*Work required:* This exercise calls for the line with "blue phone [363,127,446,187]", the line with "white hammer [516,247,586,291]", and all lines between them in the material below, output exactly and with no other lines.
═════ Recorded information
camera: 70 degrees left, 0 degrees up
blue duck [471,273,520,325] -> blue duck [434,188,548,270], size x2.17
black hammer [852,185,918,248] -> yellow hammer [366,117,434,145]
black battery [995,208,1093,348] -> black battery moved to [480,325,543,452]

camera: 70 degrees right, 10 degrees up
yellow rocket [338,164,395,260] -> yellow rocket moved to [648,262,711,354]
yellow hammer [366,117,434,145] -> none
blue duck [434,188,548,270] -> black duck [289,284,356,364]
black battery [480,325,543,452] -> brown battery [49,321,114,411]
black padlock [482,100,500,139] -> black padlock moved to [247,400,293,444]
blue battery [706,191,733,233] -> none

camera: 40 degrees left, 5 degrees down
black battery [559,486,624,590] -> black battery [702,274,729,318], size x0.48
══════════
═════ Recorded information
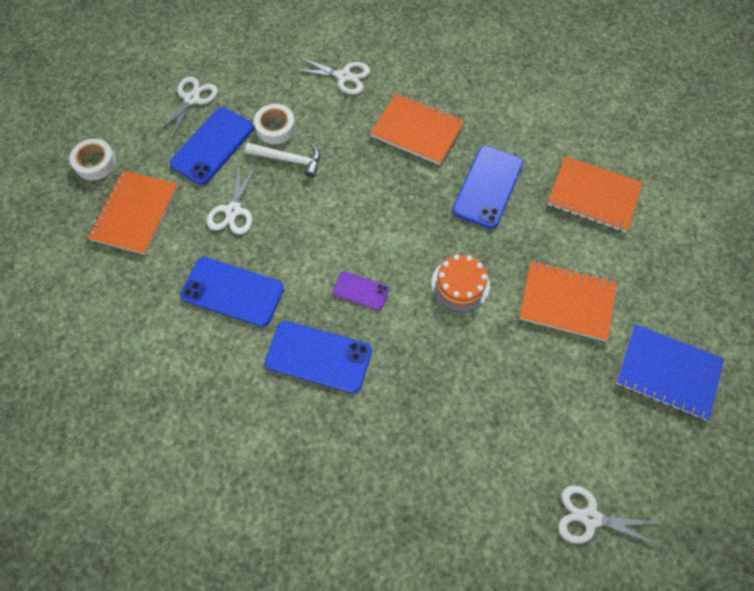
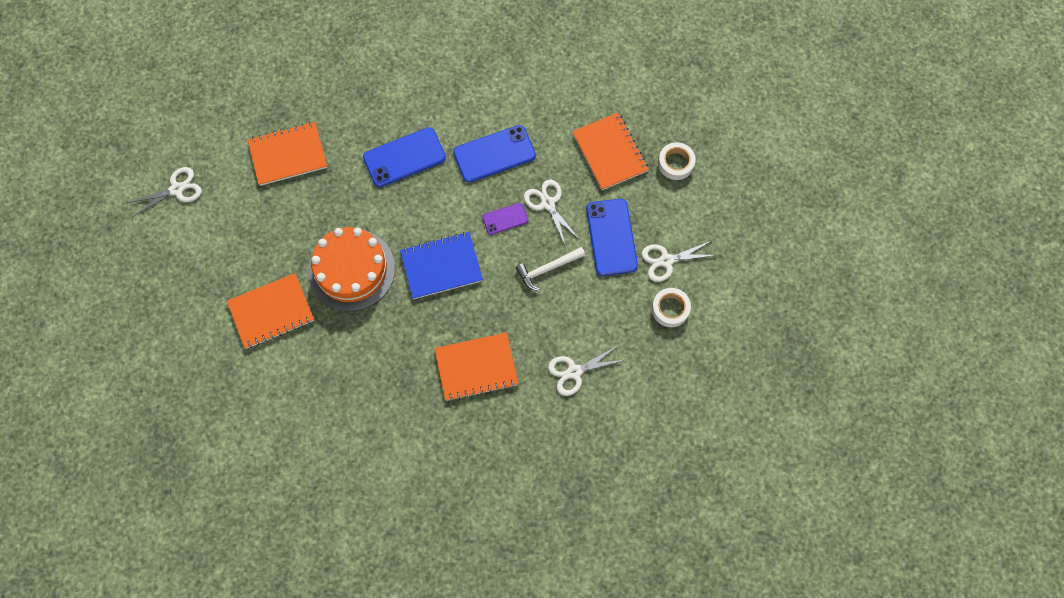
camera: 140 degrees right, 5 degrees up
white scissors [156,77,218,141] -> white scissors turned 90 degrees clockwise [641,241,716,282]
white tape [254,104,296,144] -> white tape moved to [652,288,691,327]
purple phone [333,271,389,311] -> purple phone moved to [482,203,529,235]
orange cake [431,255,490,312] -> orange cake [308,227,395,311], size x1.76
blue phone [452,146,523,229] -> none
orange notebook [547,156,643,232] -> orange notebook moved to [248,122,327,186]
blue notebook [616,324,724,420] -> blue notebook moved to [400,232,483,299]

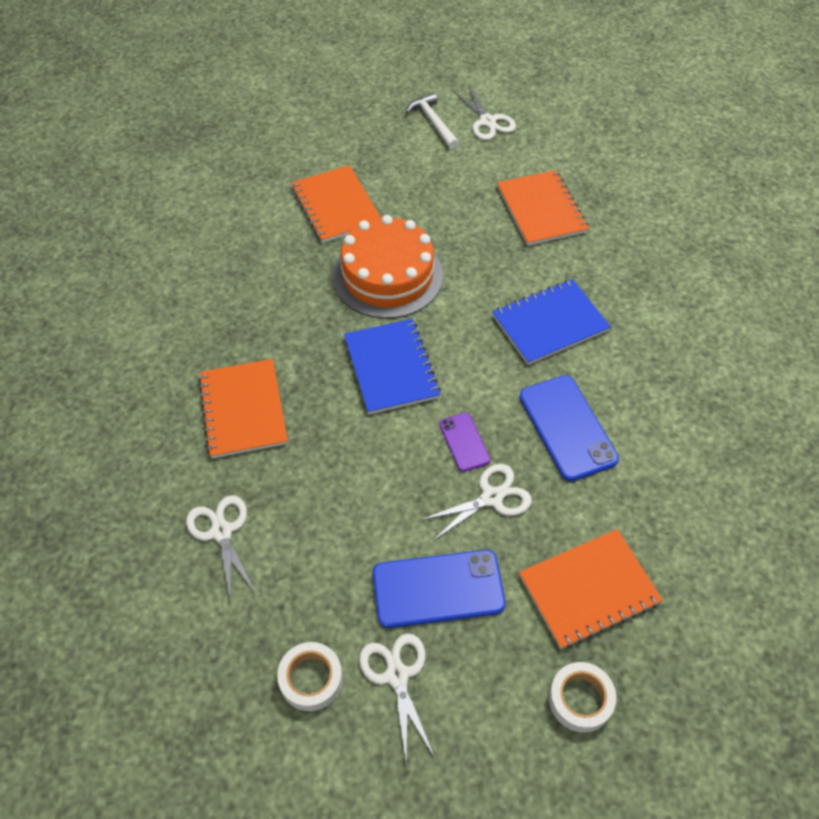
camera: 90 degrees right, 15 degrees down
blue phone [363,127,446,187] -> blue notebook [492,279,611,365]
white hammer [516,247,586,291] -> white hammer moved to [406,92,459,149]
══════════
═════ Recorded information
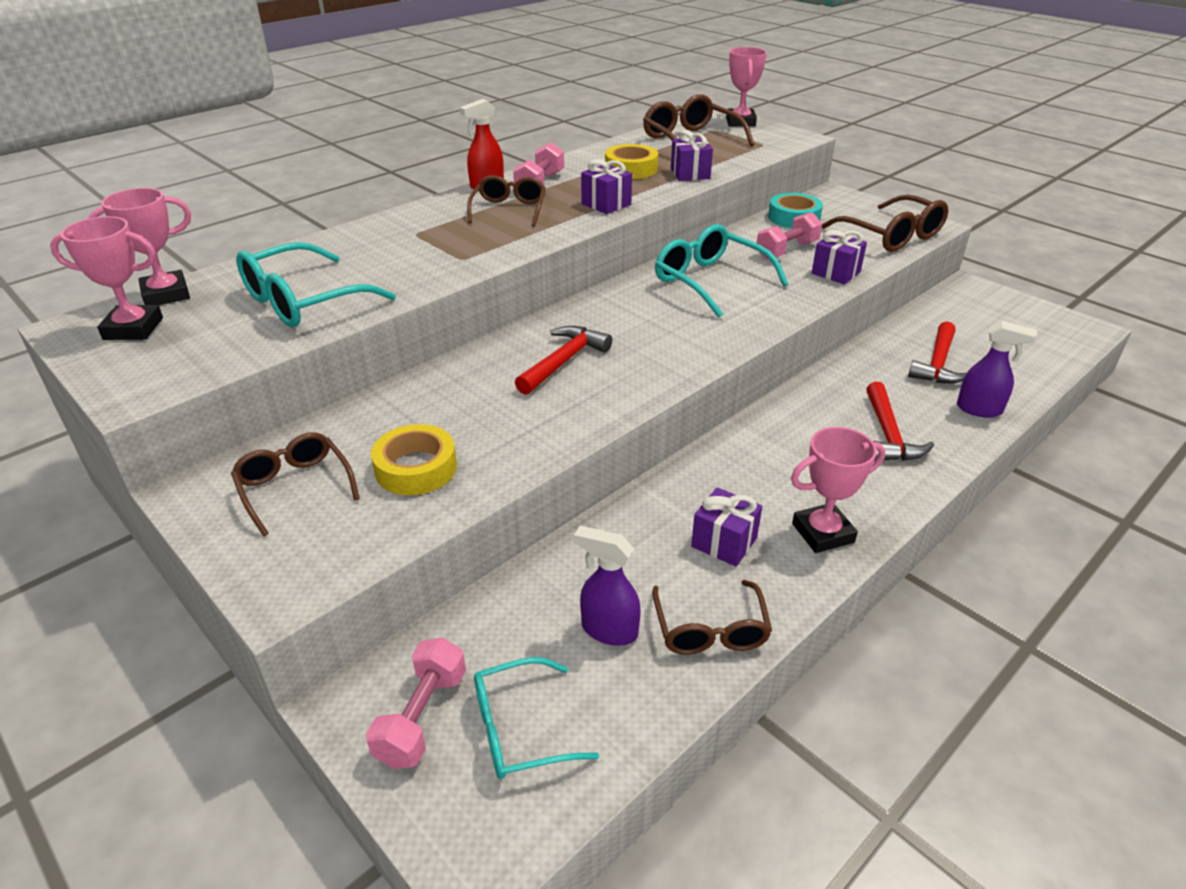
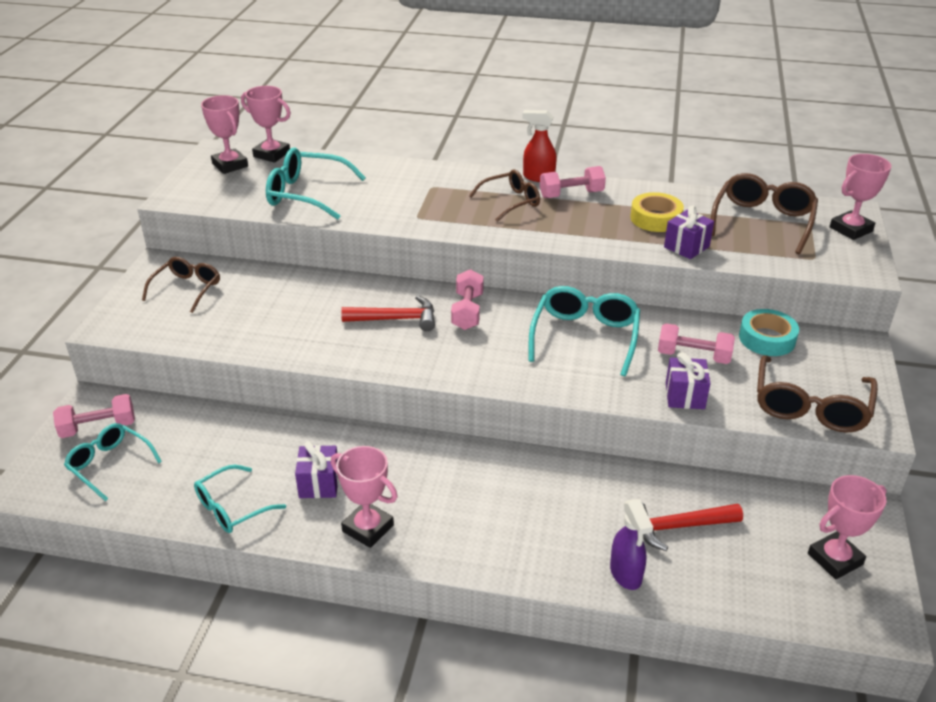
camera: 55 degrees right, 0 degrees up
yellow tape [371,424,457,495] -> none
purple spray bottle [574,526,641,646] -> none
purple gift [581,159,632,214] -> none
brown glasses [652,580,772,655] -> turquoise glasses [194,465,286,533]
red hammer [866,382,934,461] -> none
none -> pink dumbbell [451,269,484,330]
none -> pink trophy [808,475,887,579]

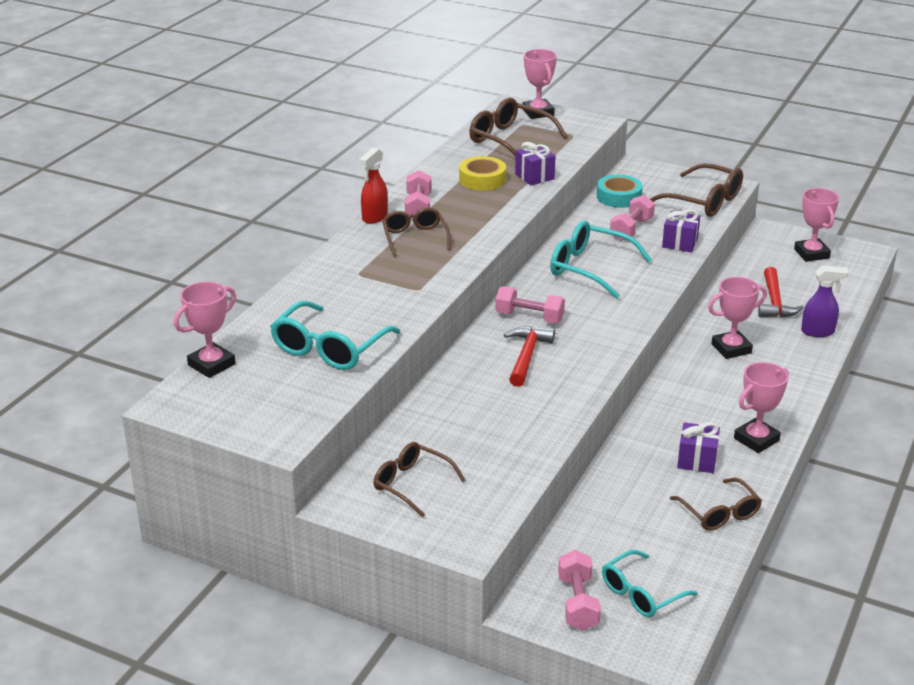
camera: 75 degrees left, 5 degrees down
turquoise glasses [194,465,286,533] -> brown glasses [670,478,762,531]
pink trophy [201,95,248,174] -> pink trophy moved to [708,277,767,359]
══════════
*Result:*
blue phone [363,127,446,187] -> blue notebook [492,279,611,365]
white hammer [516,247,586,291] -> white hammer moved to [406,92,459,149]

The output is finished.